**Dataset rows:**
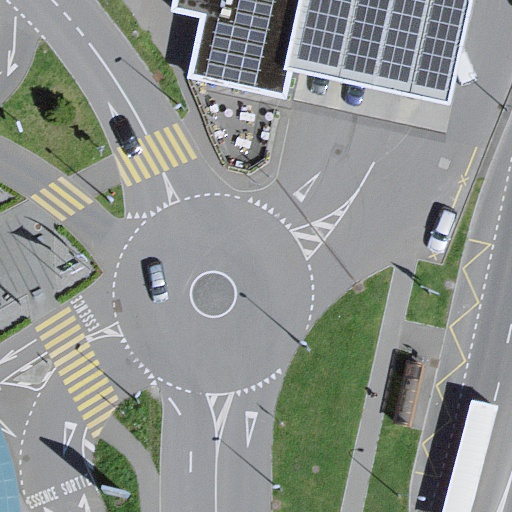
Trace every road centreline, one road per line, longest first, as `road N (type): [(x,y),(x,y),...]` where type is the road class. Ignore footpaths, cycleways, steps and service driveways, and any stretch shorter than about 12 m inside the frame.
road 1 (unclassified): [(187,239),(133,107),(54,0)]
road 2 (unclassified): [(220,359),(264,335),(276,284),(241,239),(187,239)]
road 3 (unclassified): [(187,239),(155,275),(153,312),(172,343),(220,359)]
road 4 (unclassified): [(217,511),(220,359)]
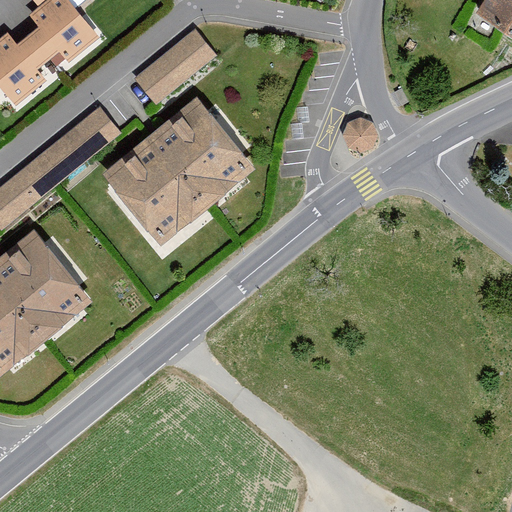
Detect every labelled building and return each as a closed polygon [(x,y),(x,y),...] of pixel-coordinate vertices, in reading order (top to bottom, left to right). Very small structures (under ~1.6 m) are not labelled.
[(10,33),(0,41),(0,81),(20,106),(50,81),(39,69),(61,51),(72,64),(101,40),(68,0),(51,0),(32,16),(41,27),(19,45),(10,33)] [(511,0),(489,0),(482,11),(511,31),(511,0)] [(197,31),(137,79),(159,105),(218,57),(197,31)] [(107,173),(165,243),(257,168),(200,98),(107,173)] [(101,108),(0,190),(0,226),(4,232),(123,135),(101,108)] [(344,137),(346,144),(349,148),(354,151),(361,152),(366,151),(370,148),(374,144),(375,140),(375,135),(373,130),(370,125),(368,124),(363,122),(357,122),(352,124),(348,127),(345,131),(344,137)] [(0,261),(0,373),(2,376),(95,301),(37,231),(0,261)]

**Task statement:** Rewrite all the rows above with "centreline" changed to "centerline" and everything else left as it is. Leave out the pictures.

**Task output:**
Trace every road centerline, one road per line, longest first, as `road N (type): [(x,y),(x,y),...]` where type is the road class. Ignore footpaths, cycleways, steps and service driveways, and any stretch shorter than about 12 m inside the frame.
road 1 (unclassified): [(187,239),(133,107),(54,0)]
road 2 (unclassified): [(220,359),(264,335),(276,284),(241,239),(187,239)]
road 3 (unclassified): [(187,239),(155,275),(153,312),(172,343),(220,359)]
road 4 (unclassified): [(217,511),(220,359)]
Detect every labelled building and return each as a closed polygon [(x,y),(x,y),...] of pixel-coordinate vertices, in reading order (top to bottom, left to right). Very small structures (under ~1.6 m) are not labelled.
[(10,33),(0,41),(0,81),(20,106),(50,81),(39,69),(61,51),(72,64),(101,40),(68,0),(51,0),(32,16),(41,27),(19,45),(10,33)] [(511,0),(489,0),(482,11),(511,31),(511,0)] [(197,31),(137,79),(159,105),(218,57),(197,31)] [(107,173),(165,243),(257,168),(200,98),(107,173)] [(101,108),(0,190),(0,226),(4,232),(123,135),(101,108)] [(344,137),(346,144),(349,148),(354,151),(361,152),(366,151),(370,148),(374,144),(375,140),(375,135),(373,130),(370,125),(368,124),(363,122),(357,122),(352,124),(348,127),(345,131),(344,137)] [(0,261),(0,373),(2,376),(95,301),(37,231),(0,261)]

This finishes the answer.